BEGIN DATASET ENTRIES

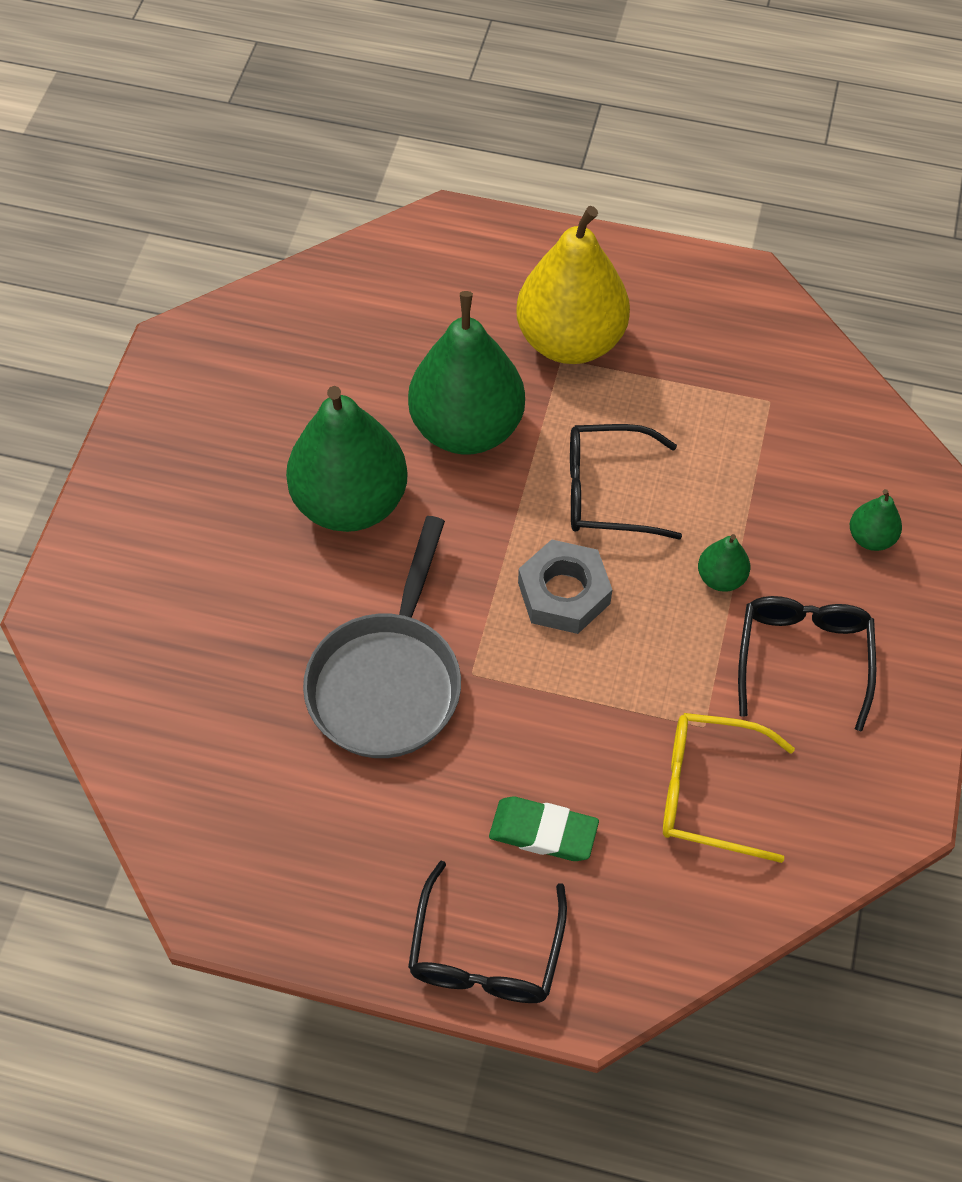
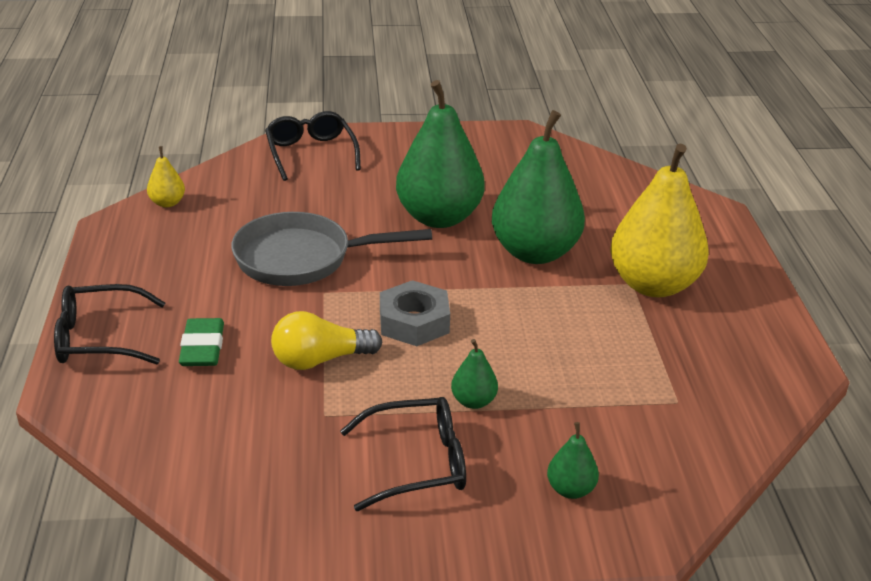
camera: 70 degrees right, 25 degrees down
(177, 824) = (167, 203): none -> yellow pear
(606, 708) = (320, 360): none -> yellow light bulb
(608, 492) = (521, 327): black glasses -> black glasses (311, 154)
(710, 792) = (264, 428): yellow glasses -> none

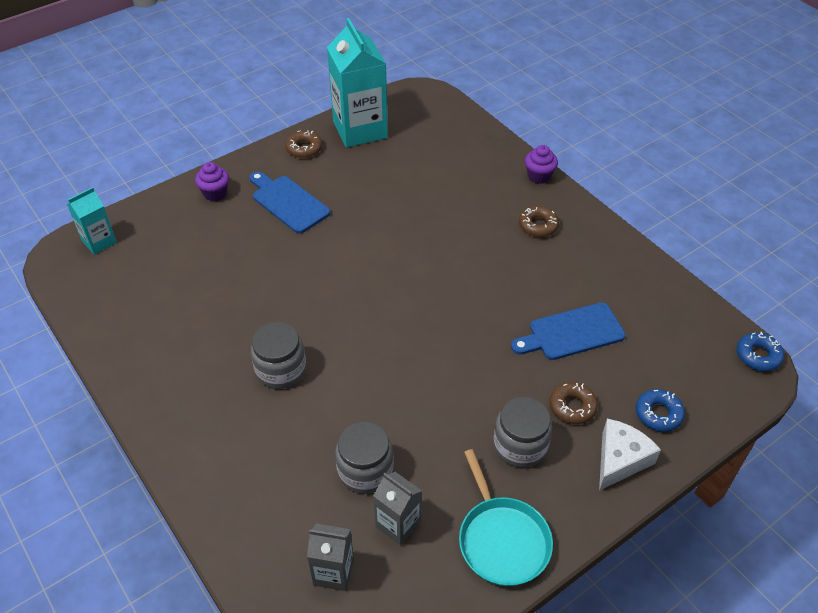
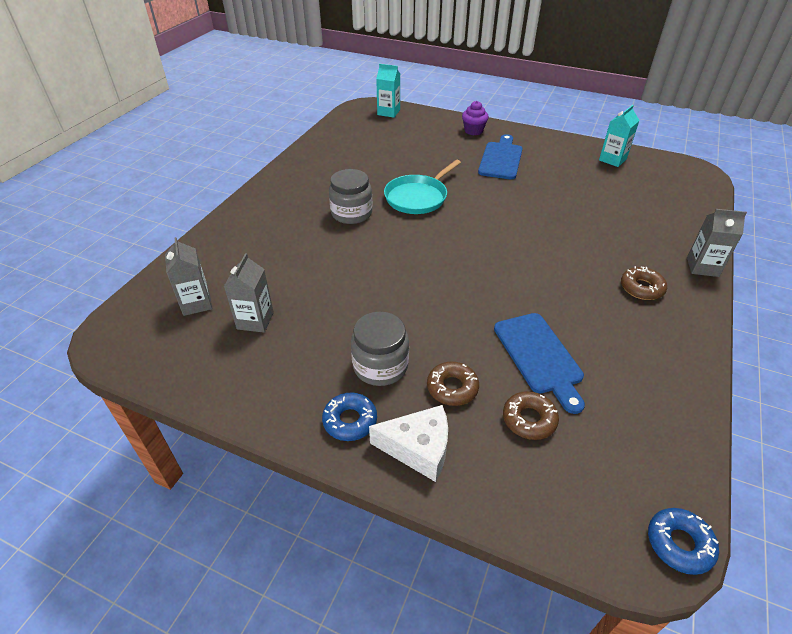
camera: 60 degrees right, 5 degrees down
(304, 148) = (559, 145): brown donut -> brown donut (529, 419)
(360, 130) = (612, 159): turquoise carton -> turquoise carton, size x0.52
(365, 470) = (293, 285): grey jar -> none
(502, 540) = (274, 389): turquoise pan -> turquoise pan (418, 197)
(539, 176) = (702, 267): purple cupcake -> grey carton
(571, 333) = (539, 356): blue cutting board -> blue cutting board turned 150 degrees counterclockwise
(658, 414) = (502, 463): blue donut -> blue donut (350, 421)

END DATASET ENTRIES

**TASK REQUIREMENTS:** Where an entry holds an image, drop the image and copy the remaining text exactly.

**EXERCISE ANSWER:**
camera: 70 degrees right, 25 degrees down
(177, 824) = (167, 203): none -> yellow pear
(606, 708) = (320, 360): none -> yellow light bulb
(608, 492) = (521, 327): black glasses -> black glasses (311, 154)
(710, 792) = (264, 428): yellow glasses -> none

camera: 60 degrees right, 5 degrees down
(304, 148) = (559, 145): brown donut -> brown donut (529, 419)
(360, 130) = (612, 159): turquoise carton -> turquoise carton, size x0.52
(365, 470) = (293, 285): grey jar -> none
(502, 540) = (274, 389): turquoise pan -> turquoise pan (418, 197)
(539, 176) = (702, 267): purple cupcake -> grey carton
(571, 333) = (539, 356): blue cutting board -> blue cutting board turned 150 degrees counterclockwise
(658, 414) = (502, 463): blue donut -> blue donut (350, 421)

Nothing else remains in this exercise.